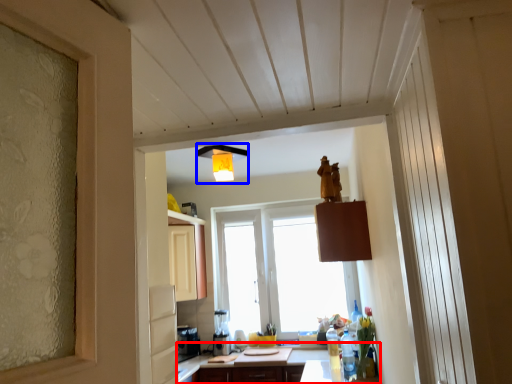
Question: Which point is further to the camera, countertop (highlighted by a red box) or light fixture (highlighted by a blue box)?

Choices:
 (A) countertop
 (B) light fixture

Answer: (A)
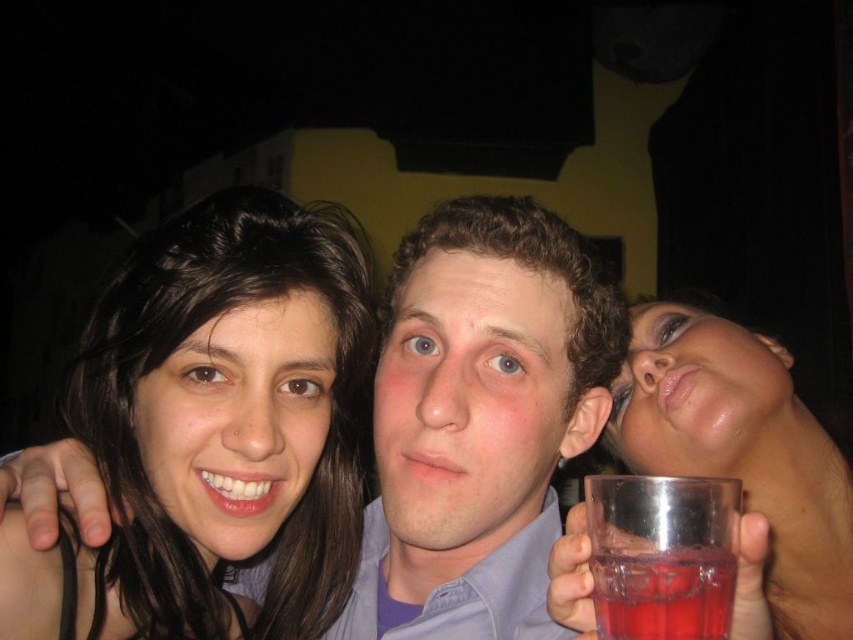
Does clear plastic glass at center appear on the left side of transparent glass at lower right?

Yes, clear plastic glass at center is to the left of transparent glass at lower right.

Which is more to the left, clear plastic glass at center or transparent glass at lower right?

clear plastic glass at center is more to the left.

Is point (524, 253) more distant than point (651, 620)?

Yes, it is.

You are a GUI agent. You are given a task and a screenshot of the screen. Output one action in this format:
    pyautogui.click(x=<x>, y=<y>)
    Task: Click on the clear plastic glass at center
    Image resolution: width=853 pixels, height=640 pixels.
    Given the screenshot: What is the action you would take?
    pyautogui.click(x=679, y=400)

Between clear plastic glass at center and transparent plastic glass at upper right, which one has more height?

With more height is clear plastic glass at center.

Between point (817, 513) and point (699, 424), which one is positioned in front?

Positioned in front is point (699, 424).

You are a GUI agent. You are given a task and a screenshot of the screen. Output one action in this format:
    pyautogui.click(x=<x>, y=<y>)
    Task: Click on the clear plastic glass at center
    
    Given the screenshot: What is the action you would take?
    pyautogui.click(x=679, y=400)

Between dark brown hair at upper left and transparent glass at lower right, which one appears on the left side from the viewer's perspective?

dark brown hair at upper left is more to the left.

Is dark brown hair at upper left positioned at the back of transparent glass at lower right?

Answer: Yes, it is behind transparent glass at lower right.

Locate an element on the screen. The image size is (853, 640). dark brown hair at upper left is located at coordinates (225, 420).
+===+
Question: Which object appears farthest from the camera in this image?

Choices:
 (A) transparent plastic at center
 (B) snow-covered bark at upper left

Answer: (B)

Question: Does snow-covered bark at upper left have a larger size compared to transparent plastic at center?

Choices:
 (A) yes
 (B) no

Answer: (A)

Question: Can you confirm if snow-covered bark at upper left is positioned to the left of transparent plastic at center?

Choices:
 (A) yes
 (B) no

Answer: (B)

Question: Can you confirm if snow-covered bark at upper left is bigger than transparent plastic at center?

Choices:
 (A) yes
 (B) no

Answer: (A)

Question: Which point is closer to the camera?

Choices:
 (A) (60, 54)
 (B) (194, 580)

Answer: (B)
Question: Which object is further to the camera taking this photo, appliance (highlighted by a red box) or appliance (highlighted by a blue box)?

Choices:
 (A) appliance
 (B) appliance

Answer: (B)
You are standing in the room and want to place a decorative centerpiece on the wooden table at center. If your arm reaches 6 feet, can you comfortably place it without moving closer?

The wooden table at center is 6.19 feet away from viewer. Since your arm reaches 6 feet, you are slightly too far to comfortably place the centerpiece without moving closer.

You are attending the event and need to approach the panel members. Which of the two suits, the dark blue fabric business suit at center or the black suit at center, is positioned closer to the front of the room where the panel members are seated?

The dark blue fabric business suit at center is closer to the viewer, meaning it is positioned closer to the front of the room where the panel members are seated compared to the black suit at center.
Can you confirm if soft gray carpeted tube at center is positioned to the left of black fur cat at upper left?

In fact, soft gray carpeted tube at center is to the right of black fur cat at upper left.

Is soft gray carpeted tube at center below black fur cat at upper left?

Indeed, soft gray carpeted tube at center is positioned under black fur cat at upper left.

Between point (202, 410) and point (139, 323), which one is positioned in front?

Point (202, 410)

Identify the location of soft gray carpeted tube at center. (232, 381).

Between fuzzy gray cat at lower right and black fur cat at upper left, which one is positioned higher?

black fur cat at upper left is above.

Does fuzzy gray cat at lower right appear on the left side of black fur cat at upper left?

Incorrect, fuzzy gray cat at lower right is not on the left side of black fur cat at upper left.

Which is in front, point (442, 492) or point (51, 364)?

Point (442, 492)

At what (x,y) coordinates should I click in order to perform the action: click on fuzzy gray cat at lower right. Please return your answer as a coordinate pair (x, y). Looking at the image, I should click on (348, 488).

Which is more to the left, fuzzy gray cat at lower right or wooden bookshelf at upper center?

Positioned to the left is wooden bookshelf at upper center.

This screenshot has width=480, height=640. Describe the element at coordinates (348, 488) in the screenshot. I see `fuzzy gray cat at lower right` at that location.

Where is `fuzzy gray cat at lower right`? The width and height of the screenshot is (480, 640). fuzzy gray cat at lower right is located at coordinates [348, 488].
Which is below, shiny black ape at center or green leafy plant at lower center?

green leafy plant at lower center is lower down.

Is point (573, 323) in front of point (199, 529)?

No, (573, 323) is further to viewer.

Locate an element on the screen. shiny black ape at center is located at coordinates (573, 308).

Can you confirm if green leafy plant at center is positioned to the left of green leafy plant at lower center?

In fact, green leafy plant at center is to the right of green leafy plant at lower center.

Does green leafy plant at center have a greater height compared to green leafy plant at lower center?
+===+
_What this task involves_. Render the part of the entries above that opens with the line containing "Is point (524, 253)" and closes with the line containing "Positioned in front is point (699, 424)." as a JSON list of strings, one string per line, with blank lines left out.

_Task answer_.
[
  "Is point (524, 253) more distant than point (651, 620)?",
  "Yes, it is.",
  "You are a GUI agent. You are given a task and a screenshot of the screen. Output one action in this format:",
  "    pyautogui.click(x=<x>, y=<y>)",
  "    Task: Click on the clear plastic glass at center",
  "    Image resolution: width=853 pixels, height=640 pixels.",
  "    Given the screenshot: What is the action you would take?",
  "    pyautogui.click(x=679, y=400)",
  "Between clear plastic glass at center and transparent plastic glass at upper right, which one has more height?",
  "With more height is clear plastic glass at center.",
  "Between point (817, 513) and point (699, 424), which one is positioned in front?",
  "Positioned in front is point (699, 424)."
]